• _Action item_:
Apart from the pictures, every entry should be reproduced exactly.

• _Record set_:
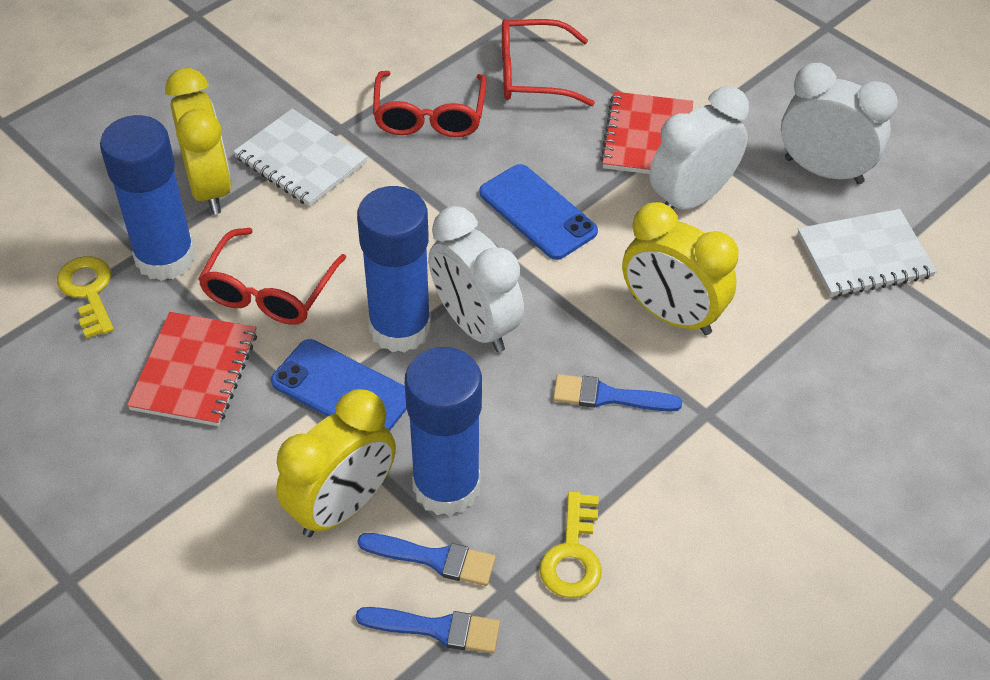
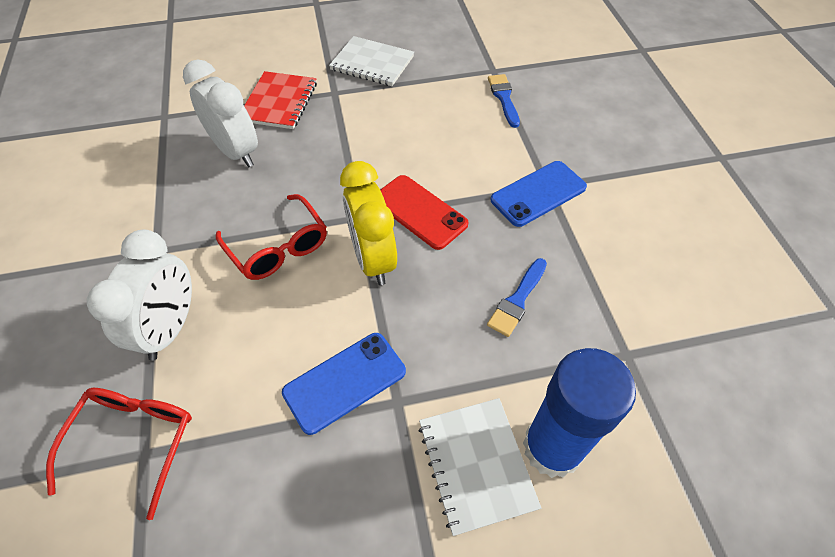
blue brush: [356,607,500,653] [357,533,496,586] [553,374,682,412] = 3 -> [487,258,547,337] [488,74,520,128] = 2
blue glue stick: [100,115,196,281] [357,186,431,353] [405,347,482,516] = 3 -> [523,348,636,478] = 1
red glasses: [198,228,346,325] [373,71,487,137] [502,19,595,106] = 3 -> [46,388,192,520] [216,194,327,280] = 2
red notebook: [127,312,257,426] [600,92,693,174] = 2 -> [244,71,317,129] = 1
red phone: none = 0 -> [380,175,468,250] = 1
white clock: [429,206,524,353] [650,86,749,210] [781,63,898,184] = 3 -> [87,230,192,360] [183,59,258,167] = 2
yellow clock: [165,68,232,214] [276,389,396,537] [622,202,739,335] = 3 -> [340,161,397,285] = 1
yellow key: [57,256,114,339] [540,491,602,598] = 2 -> none = 0

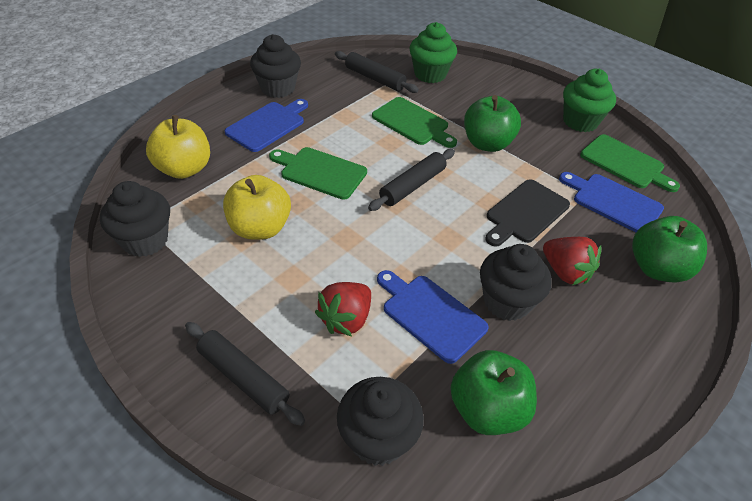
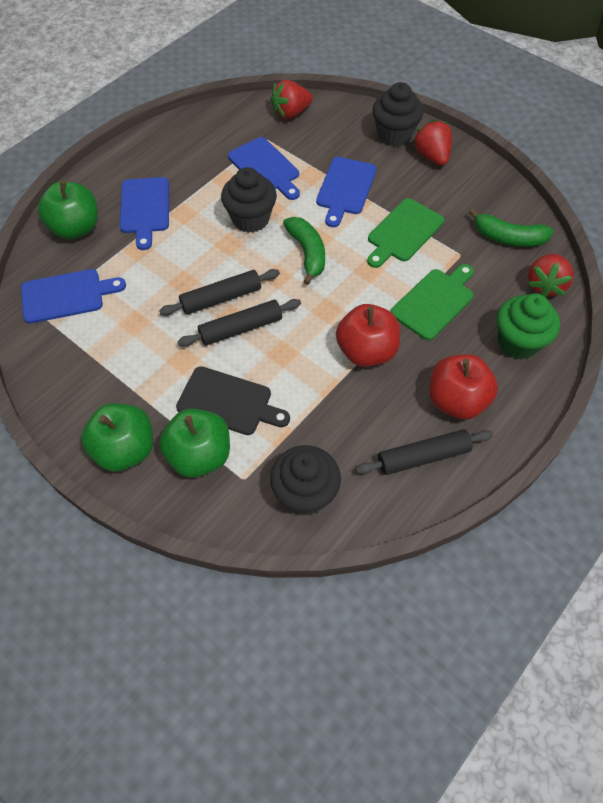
black cupcake: [100,181,170,257] [250,34,301,98] [337,377,424,466] [480,244,552,321] = 4 -> [221,167,277,233] [270,445,341,515] [373,82,424,147] = 3
blue cutting board: [225,99,308,152] [377,270,489,364] [559,172,664,232] = 3 -> [21,269,126,323] [120,177,169,250] [228,137,300,200] [316,157,377,227] = 4
green banana: none = 0 -> [283,217,325,285] [469,209,553,247] = 2
green cupcake: [410,22,457,83] [563,69,616,132] = 2 -> [497,293,560,359] = 1
green cutting board: [269,147,367,200] [372,97,457,148] [580,134,680,192] = 3 -> [367,198,444,268] [391,264,474,340] = 2
red apple: none = 0 -> [336,304,400,367] [429,354,498,420] = 2
red strawberry: [315,282,371,336] [543,237,601,285] = 2 -> [271,80,313,119] [413,119,452,166] [527,253,574,297] = 3
yellow apple: [146,115,210,179] [223,175,291,240] = 2 -> none = 0

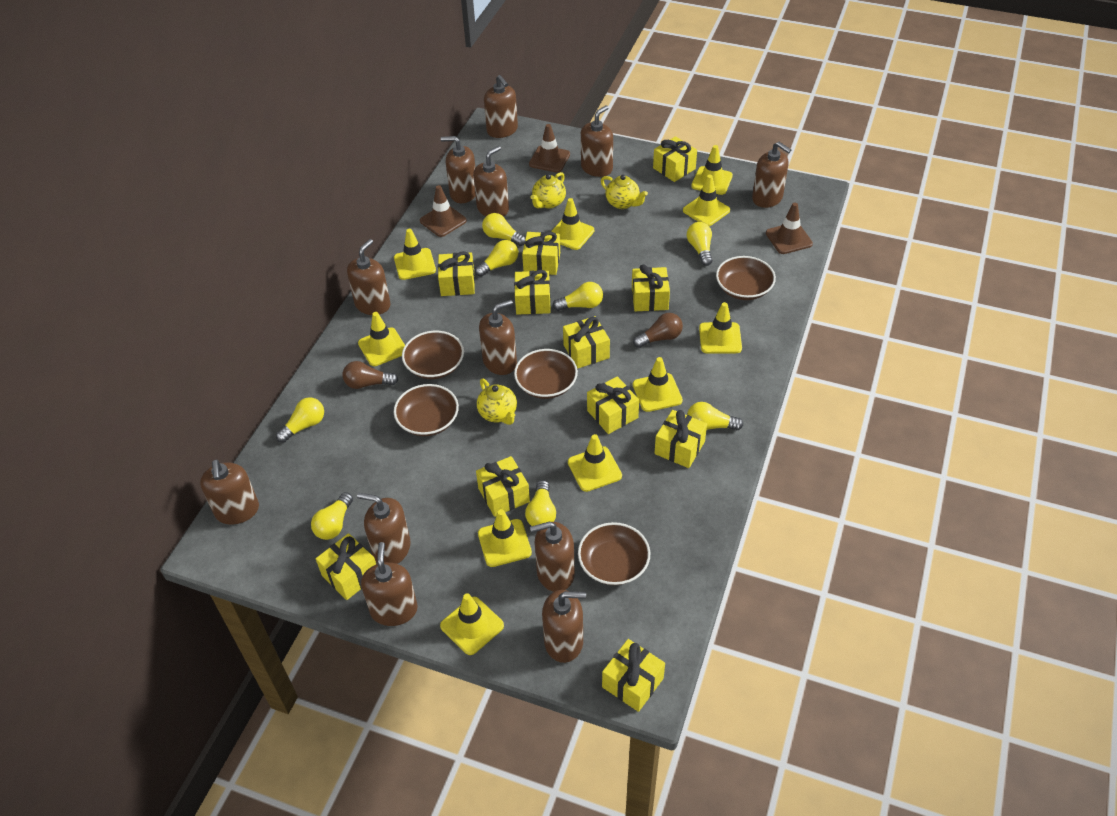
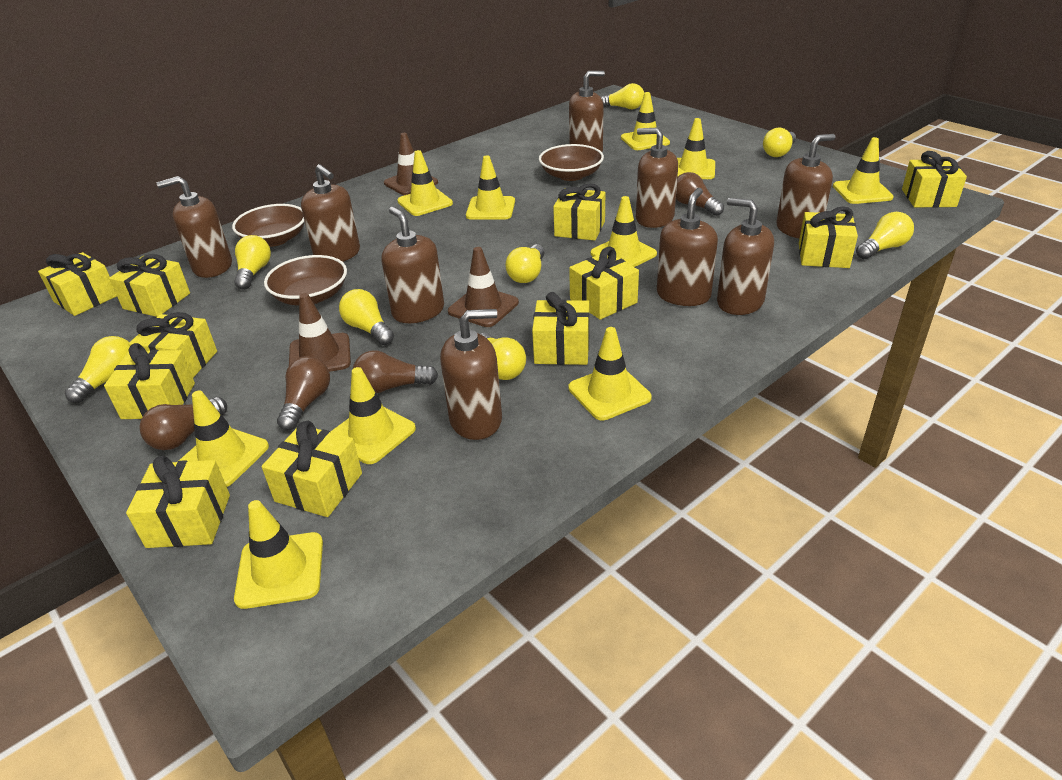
brown bowl: [394,384,459,436] [402,331,464,379] [514,349,578,399] [578,522,650,585] [716,256,776,300] = 5 -> [232,204,305,247] [264,255,347,305] [539,144,604,181] = 3
brown light bulb: [342,361,398,389] [633,313,683,348] = 2 -> [139,397,227,450] [277,356,330,430] [353,351,438,393] [676,172,724,216] = 4
brown soap dispenser: [200,460,259,525] [347,239,391,315] [357,493,411,564] [361,542,418,626] [441,136,476,203] [473,146,509,217] [479,300,517,375] [484,75,518,138] [530,521,575,592] [542,590,586,663] [581,105,613,177] [752,142,791,208] = 12 -> [157,176,232,278] [301,164,360,262] [382,207,444,323] [440,309,502,440] [569,71,605,152] [636,127,678,228] [657,188,718,306] [717,198,774,315] [776,134,835,239] = 9
yellow teapot: [477,379,517,425] [530,172,566,209] [601,175,648,209] = 3 -> none = 0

• _Response to the exercise_:
blue brush: [356,607,500,653] [357,533,496,586] [553,374,682,412] = 3 -> [487,258,547,337] [488,74,520,128] = 2
blue glue stick: [100,115,196,281] [357,186,431,353] [405,347,482,516] = 3 -> [523,348,636,478] = 1
red glasses: [198,228,346,325] [373,71,487,137] [502,19,595,106] = 3 -> [46,388,192,520] [216,194,327,280] = 2
red notebook: [127,312,257,426] [600,92,693,174] = 2 -> [244,71,317,129] = 1
red phone: none = 0 -> [380,175,468,250] = 1
white clock: [429,206,524,353] [650,86,749,210] [781,63,898,184] = 3 -> [87,230,192,360] [183,59,258,167] = 2
yellow clock: [165,68,232,214] [276,389,396,537] [622,202,739,335] = 3 -> [340,161,397,285] = 1
yellow key: [57,256,114,339] [540,491,602,598] = 2 -> none = 0

black cupcake: [100,181,170,257] [250,34,301,98] [337,377,424,466] [480,244,552,321] = 4 -> [221,167,277,233] [270,445,341,515] [373,82,424,147] = 3
blue cutting board: [225,99,308,152] [377,270,489,364] [559,172,664,232] = 3 -> [21,269,126,323] [120,177,169,250] [228,137,300,200] [316,157,377,227] = 4
green banana: none = 0 -> [283,217,325,285] [469,209,553,247] = 2
green cupcake: [410,22,457,83] [563,69,616,132] = 2 -> [497,293,560,359] = 1
green cutting board: [269,147,367,200] [372,97,457,148] [580,134,680,192] = 3 -> [367,198,444,268] [391,264,474,340] = 2
red apple: none = 0 -> [336,304,400,367] [429,354,498,420] = 2
red strawberry: [315,282,371,336] [543,237,601,285] = 2 -> [271,80,313,119] [413,119,452,166] [527,253,574,297] = 3
yellow apple: [146,115,210,179] [223,175,291,240] = 2 -> none = 0

brown bowl: [394,384,459,436] [402,331,464,379] [514,349,578,399] [578,522,650,585] [716,256,776,300] = 5 -> [232,204,305,247] [264,255,347,305] [539,144,604,181] = 3
brown light bulb: [342,361,398,389] [633,313,683,348] = 2 -> [139,397,227,450] [277,356,330,430] [353,351,438,393] [676,172,724,216] = 4
brown soap dispenser: [200,460,259,525] [347,239,391,315] [357,493,411,564] [361,542,418,626] [441,136,476,203] [473,146,509,217] [479,300,517,375] [484,75,518,138] [530,521,575,592] [542,590,586,663] [581,105,613,177] [752,142,791,208] = 12 -> [157,176,232,278] [301,164,360,262] [382,207,444,323] [440,309,502,440] [569,71,605,152] [636,127,678,228] [657,188,718,306] [717,198,774,315] [776,134,835,239] = 9
yellow teapot: [477,379,517,425] [530,172,566,209] [601,175,648,209] = 3 -> none = 0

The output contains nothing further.